Problem requirements.
Find the lines in the records below that contain "salesufuk", and report each of them.

Coordinate-based change listings.
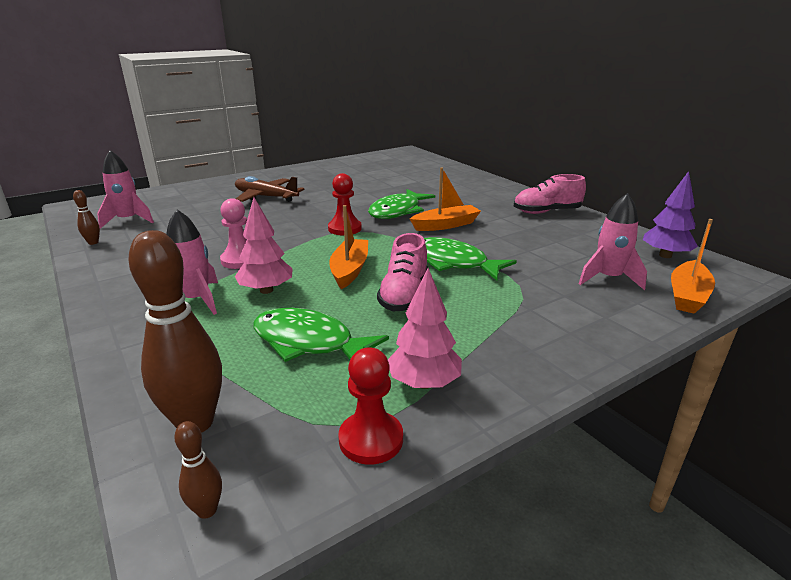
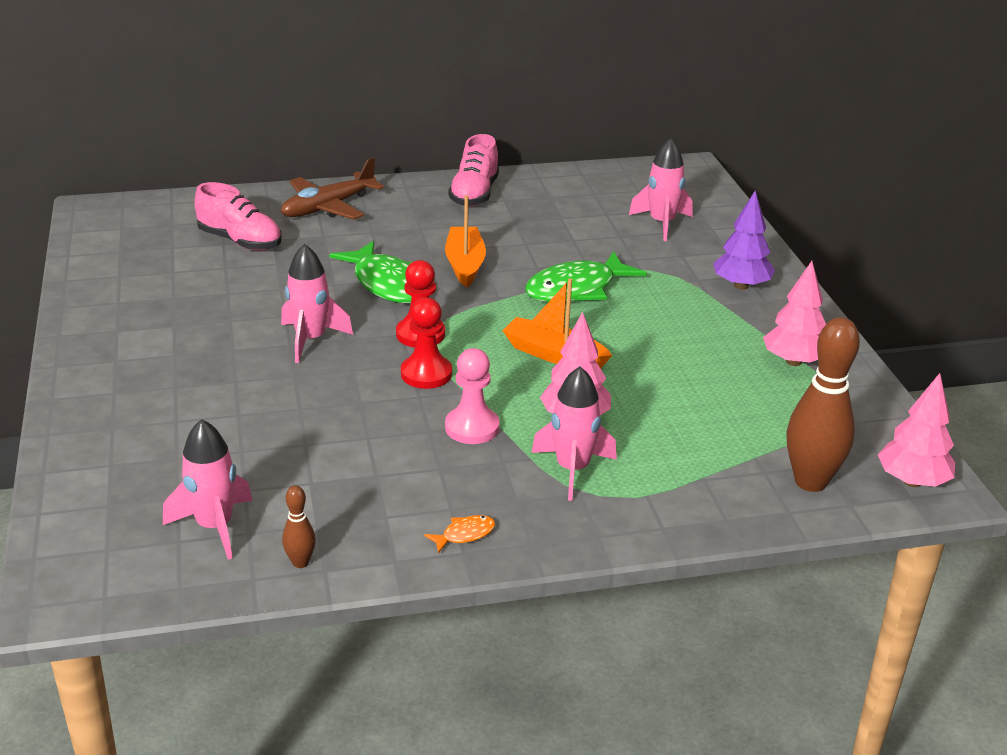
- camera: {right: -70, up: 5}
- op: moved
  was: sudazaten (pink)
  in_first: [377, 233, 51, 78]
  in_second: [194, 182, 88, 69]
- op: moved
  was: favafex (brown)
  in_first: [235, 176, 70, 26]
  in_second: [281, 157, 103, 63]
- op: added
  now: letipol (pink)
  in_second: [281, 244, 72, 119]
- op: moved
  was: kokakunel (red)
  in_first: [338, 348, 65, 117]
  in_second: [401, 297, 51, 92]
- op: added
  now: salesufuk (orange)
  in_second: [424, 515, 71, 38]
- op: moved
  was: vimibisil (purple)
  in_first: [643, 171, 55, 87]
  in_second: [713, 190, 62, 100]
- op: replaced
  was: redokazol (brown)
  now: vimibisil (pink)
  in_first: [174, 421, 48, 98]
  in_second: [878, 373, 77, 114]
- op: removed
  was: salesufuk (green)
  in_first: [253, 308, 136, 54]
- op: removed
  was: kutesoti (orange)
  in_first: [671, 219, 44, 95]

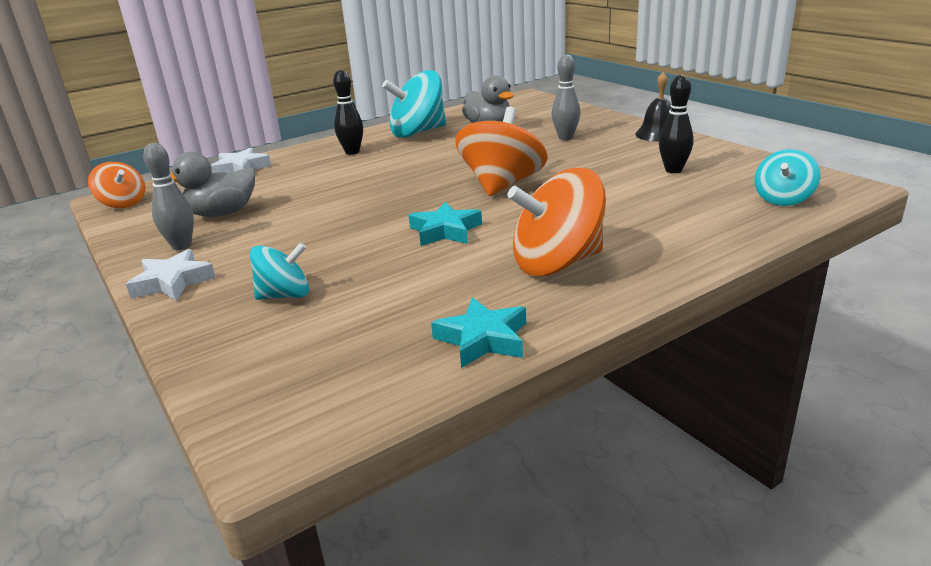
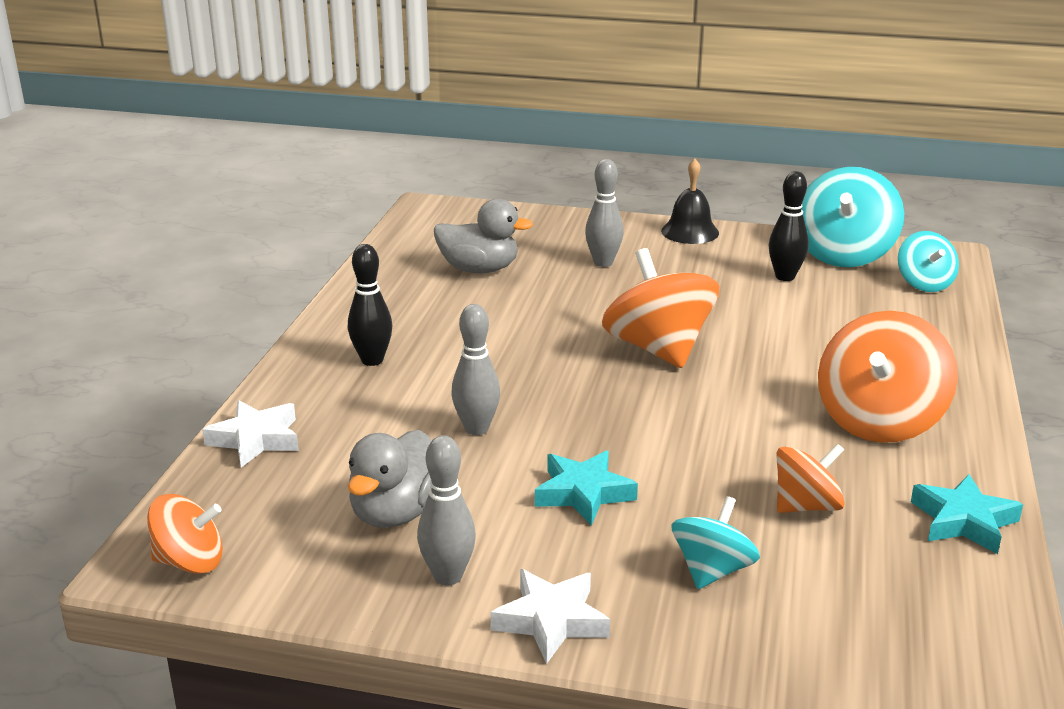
- camera: {right: -45, up: 0}
- op: added
  now: redokazol (grey)
  in_second: [451, 304, 49, 131]
- op: moved
  was: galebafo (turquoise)
  in_first: [409, 202, 73, 44]
  in_second: [535, 451, 103, 75]
- op: added
  now: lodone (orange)
  in_second: [777, 443, 68, 70]
- op: moved
  was: lodone (turquoise)
  in_first: [382, 70, 64, 68]
  in_second: [801, 167, 103, 100]

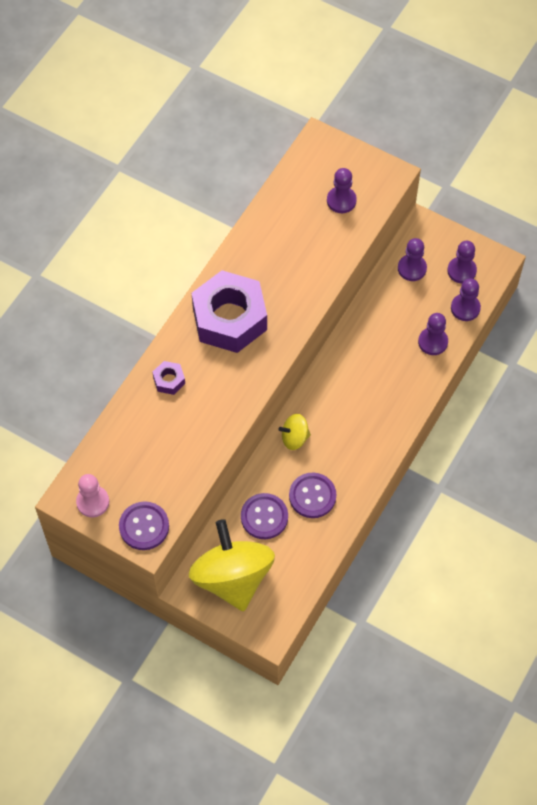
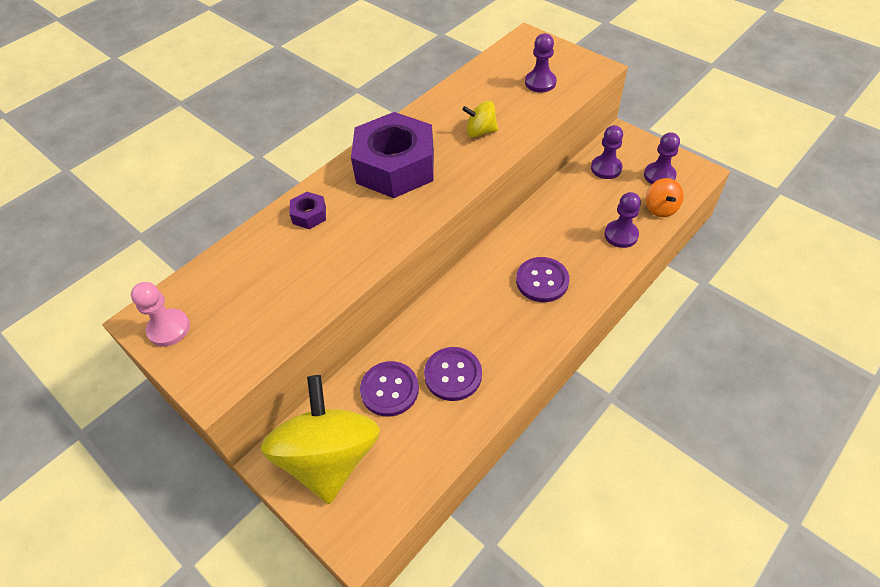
- camera: {right: 15, up: -10}
- op: moved
  was: lodone (yellow)
  in_first: [279, 414, 32, 36]
  in_second: [462, 101, 36, 36]
- op: moved
  was: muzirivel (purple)
  in_first: [119, 501, 50, 49]
  in_second: [516, 257, 53, 45]
- op: replaced
  was: kokakunel (purple)
  now: lodone (orange)
  in_first: [451, 278, 30, 43]
  in_second: [646, 178, 37, 39]

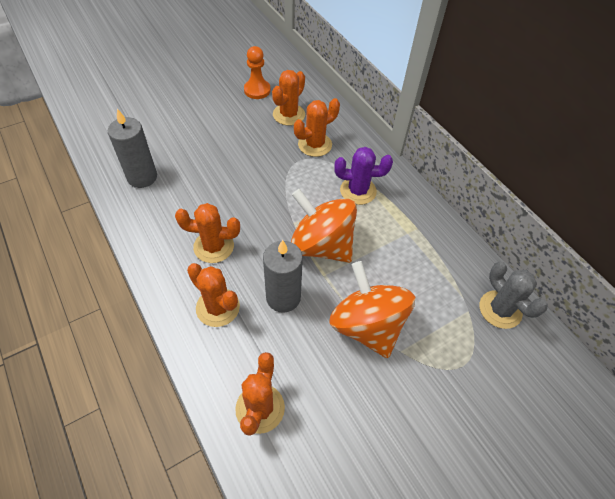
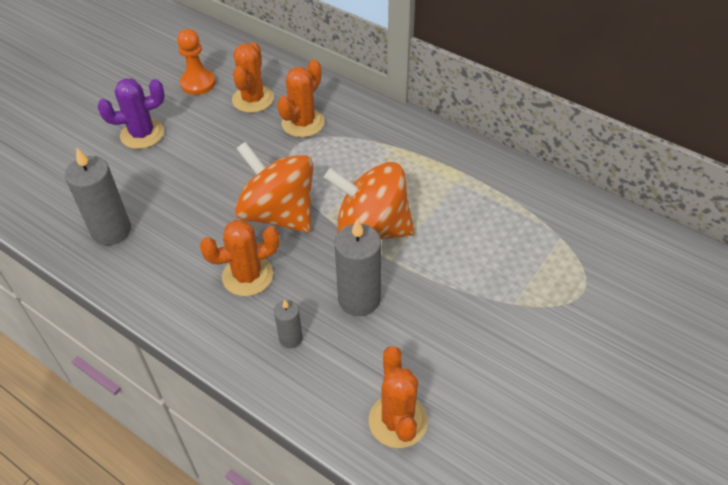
- camera: {right: -20, up: -5}
- op: moved
  was: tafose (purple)
  in_first: [334, 147, 59, 58]
  in_second: [98, 78, 67, 71]
- op: moved
  was: lodone (orange)
  in_first: [329, 261, 86, 97]
  in_second: [235, 142, 78, 91]
- op: replaced
  was: tafose (orange)
  now: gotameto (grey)
  in_first: [187, 263, 53, 64]
  in_second: [274, 299, 29, 50]
- op: removed
  was: tafose (grey)
  in_first: [480, 262, 68, 67]

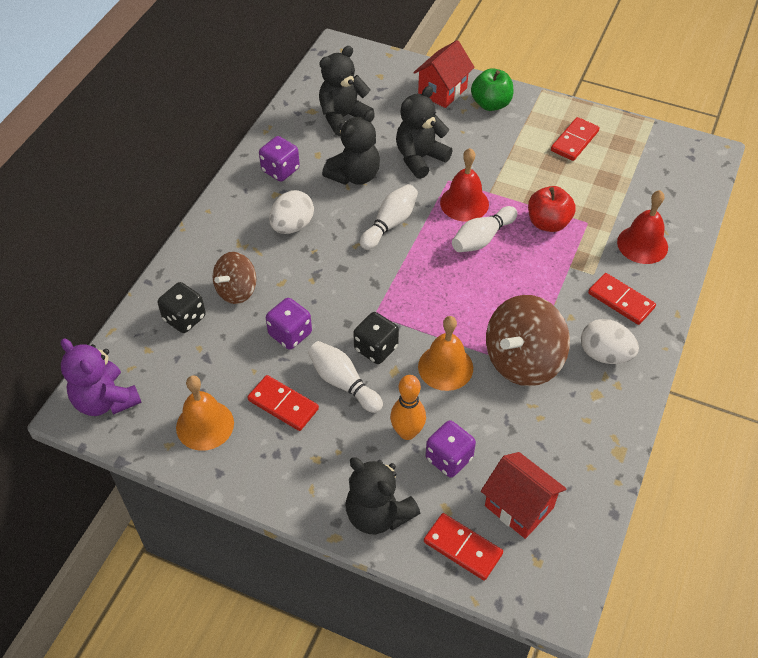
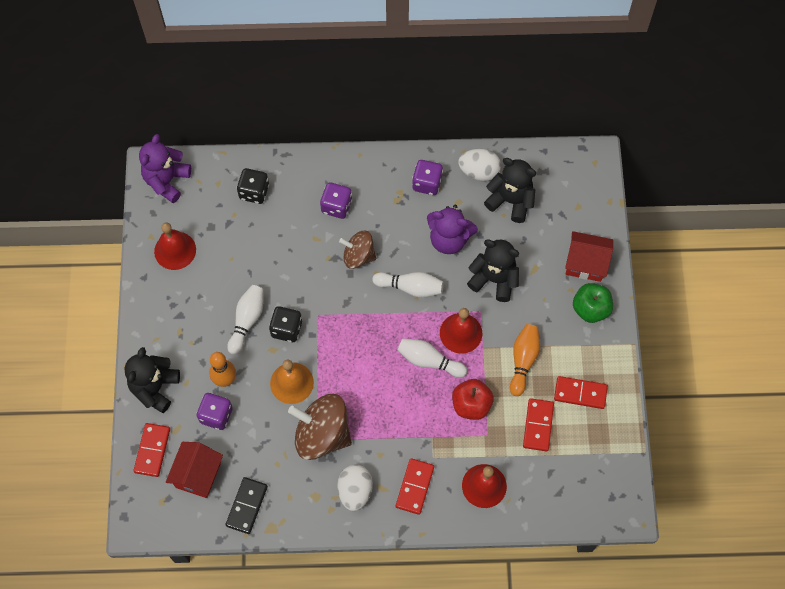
- camera: {right: 65, up: 15}
- op: recoloured
  was: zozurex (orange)
  now: zozurex (red)
  in_first: [176, 375, 58, 76]
  in_second: [154, 222, 42, 48]
- op: added
  now: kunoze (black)
  in_second: [226, 477, 42, 57]
- op: moved
  was: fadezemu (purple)
  in_first: [266, 298, 46, 52]
  in_second: [320, 182, 32, 37]
- op: moved
  was: lodone (brown)
  in_first: [213, 252, 43, 52]
  in_second: [339, 231, 37, 38]
- op: recoloured
  was: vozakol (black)
  now: vozakol (purple)
  in_first: [322, 110, 58, 75]
  in_second: [427, 205, 51, 49]
- op: moved
  was: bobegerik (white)
  in_first: [269, 190, 45, 44]
  in_second: [458, 149, 43, 32]
- op: added
  now: redokazol (orange)
  in_second: [510, 324, 30, 72]
- op: moved
  was: kunoze (red)
  in_first: [247, 375, 72, 56]
  in_second: [523, 398, 31, 53]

Answer space.
  now: salesufuk (orange)
  was: salesufuk (green)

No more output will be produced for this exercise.